* [Material for this task]:
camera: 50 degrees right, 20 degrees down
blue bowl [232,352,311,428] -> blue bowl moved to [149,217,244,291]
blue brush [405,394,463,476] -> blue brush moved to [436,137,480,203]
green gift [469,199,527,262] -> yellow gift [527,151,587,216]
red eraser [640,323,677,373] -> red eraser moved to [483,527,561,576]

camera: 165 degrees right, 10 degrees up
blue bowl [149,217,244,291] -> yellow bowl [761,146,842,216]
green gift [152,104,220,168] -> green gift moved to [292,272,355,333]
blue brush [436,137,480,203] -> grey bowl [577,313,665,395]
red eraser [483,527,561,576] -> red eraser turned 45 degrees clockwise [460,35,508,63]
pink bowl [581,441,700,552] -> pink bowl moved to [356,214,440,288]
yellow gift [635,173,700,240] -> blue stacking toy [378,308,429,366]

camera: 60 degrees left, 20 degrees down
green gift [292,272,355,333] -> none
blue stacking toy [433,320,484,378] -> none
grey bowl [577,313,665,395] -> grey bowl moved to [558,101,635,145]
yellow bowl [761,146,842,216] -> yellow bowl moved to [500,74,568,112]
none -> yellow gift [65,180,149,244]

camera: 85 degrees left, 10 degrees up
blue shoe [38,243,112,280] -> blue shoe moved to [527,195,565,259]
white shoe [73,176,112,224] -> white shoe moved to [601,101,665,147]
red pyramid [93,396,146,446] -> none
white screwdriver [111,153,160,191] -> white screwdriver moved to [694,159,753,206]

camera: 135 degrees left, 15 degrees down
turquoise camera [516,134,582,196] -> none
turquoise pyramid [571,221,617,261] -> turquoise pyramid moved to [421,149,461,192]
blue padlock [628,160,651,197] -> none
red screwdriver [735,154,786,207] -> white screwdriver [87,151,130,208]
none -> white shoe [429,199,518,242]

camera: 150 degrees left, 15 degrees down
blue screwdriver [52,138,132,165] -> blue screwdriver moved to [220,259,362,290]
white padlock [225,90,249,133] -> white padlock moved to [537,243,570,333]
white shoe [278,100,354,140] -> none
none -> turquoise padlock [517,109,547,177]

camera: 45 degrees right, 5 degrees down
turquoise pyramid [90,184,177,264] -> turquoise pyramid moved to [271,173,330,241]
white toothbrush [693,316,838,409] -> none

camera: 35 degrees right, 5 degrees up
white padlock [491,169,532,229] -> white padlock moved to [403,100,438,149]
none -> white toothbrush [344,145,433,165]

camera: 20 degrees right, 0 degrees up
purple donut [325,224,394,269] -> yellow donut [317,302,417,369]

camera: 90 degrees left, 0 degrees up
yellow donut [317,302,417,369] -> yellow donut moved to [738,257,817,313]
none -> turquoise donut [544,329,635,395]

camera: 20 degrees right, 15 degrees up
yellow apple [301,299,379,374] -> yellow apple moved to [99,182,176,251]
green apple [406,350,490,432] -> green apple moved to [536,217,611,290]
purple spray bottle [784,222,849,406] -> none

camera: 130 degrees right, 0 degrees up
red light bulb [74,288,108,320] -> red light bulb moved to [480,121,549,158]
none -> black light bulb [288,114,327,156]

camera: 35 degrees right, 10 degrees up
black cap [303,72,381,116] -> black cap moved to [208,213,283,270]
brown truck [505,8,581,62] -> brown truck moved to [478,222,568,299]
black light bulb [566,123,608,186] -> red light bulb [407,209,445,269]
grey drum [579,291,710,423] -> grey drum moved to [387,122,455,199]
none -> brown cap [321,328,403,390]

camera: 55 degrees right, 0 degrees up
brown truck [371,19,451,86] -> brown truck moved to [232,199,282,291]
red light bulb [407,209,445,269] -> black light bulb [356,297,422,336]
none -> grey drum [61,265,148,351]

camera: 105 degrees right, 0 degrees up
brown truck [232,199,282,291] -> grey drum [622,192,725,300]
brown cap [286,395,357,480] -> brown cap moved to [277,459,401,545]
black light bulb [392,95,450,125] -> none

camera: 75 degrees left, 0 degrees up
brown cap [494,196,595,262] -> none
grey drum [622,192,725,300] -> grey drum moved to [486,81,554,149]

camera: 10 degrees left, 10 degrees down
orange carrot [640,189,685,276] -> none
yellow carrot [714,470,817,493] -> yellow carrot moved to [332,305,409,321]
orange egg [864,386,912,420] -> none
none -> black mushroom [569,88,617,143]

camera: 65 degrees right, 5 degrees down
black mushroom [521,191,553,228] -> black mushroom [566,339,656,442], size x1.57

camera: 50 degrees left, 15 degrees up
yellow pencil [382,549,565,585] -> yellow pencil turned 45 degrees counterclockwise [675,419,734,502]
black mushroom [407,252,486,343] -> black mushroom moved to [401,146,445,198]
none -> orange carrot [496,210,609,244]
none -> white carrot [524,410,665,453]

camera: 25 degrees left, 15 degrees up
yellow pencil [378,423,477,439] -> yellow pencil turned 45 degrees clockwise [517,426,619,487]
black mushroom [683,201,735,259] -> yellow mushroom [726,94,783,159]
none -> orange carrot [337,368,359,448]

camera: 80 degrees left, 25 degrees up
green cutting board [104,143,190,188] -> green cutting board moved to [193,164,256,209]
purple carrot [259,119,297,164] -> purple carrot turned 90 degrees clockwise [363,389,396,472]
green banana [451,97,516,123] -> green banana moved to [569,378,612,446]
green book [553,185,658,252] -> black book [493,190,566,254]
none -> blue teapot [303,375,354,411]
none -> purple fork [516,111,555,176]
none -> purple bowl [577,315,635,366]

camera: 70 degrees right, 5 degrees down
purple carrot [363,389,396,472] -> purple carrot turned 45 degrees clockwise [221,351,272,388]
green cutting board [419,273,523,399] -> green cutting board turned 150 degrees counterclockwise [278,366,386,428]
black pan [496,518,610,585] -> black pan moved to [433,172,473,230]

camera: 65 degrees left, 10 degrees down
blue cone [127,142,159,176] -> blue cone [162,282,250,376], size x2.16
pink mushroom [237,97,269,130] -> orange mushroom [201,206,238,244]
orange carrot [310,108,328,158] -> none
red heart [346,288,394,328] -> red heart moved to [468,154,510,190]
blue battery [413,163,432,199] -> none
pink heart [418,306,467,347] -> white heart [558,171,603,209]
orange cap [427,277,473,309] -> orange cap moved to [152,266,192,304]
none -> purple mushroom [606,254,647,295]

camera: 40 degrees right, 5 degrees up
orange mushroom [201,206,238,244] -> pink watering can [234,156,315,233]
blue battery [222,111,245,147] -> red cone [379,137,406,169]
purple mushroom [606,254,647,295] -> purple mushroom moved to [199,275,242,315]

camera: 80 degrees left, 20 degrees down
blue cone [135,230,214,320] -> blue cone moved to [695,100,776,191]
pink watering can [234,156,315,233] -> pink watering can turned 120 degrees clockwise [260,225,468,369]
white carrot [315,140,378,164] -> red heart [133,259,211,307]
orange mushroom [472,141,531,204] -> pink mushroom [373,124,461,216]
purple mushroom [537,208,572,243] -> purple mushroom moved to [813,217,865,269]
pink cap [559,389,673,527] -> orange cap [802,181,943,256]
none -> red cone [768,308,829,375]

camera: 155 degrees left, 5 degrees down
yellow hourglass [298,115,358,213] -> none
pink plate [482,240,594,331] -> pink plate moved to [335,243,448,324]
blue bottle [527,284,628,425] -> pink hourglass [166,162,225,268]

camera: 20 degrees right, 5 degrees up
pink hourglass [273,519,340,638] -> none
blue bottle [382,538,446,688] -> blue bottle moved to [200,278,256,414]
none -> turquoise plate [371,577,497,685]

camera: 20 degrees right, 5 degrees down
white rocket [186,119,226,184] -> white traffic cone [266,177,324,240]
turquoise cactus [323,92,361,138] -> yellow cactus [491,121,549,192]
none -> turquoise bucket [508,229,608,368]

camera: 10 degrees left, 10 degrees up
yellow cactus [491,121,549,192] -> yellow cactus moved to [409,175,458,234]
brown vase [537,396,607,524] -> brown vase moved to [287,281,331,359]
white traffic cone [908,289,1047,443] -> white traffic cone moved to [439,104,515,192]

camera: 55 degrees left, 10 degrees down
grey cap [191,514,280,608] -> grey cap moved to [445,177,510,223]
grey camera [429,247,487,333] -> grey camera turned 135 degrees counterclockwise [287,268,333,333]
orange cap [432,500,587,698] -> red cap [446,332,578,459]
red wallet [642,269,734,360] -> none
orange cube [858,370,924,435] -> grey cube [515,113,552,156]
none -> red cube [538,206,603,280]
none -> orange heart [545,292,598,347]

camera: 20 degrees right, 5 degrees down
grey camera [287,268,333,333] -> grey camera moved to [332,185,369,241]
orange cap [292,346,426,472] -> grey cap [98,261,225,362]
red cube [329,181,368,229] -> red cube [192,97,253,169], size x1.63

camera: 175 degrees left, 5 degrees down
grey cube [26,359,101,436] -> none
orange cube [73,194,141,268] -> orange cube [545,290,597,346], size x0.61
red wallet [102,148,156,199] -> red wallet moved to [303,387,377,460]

* [What needs to be done]: Reproduce only the lines above spanning from the line containing "purple mushroom [537,208,572,243]" through the line containing "orange cap [292,346,426,472]", word for word.

* [Expected output]:
purple mushroom [537,208,572,243] -> purple mushroom moved to [813,217,865,269]
pink cap [559,389,673,527] -> orange cap [802,181,943,256]
none -> red cone [768,308,829,375]

camera: 155 degrees left, 5 degrees down
yellow hourglass [298,115,358,213] -> none
pink plate [482,240,594,331] -> pink plate moved to [335,243,448,324]
blue bottle [527,284,628,425] -> pink hourglass [166,162,225,268]

camera: 20 degrees right, 5 degrees up
pink hourglass [273,519,340,638] -> none
blue bottle [382,538,446,688] -> blue bottle moved to [200,278,256,414]
none -> turquoise plate [371,577,497,685]

camera: 20 degrees right, 5 degrees down
white rocket [186,119,226,184] -> white traffic cone [266,177,324,240]
turquoise cactus [323,92,361,138] -> yellow cactus [491,121,549,192]
none -> turquoise bucket [508,229,608,368]

camera: 10 degrees left, 10 degrees up
yellow cactus [491,121,549,192] -> yellow cactus moved to [409,175,458,234]
brown vase [537,396,607,524] -> brown vase moved to [287,281,331,359]
white traffic cone [908,289,1047,443] -> white traffic cone moved to [439,104,515,192]

camera: 55 degrees left, 10 degrees down
grey cap [191,514,280,608] -> grey cap moved to [445,177,510,223]
grey camera [429,247,487,333] -> grey camera turned 135 degrees counterclockwise [287,268,333,333]
orange cap [432,500,587,698] -> red cap [446,332,578,459]
red wallet [642,269,734,360] -> none
orange cube [858,370,924,435] -> grey cube [515,113,552,156]
none -> red cube [538,206,603,280]
none -> orange heart [545,292,598,347]

camera: 20 degrees right, 5 degrees down
grey camera [287,268,333,333] -> grey camera moved to [332,185,369,241]
orange cap [292,346,426,472] -> grey cap [98,261,225,362]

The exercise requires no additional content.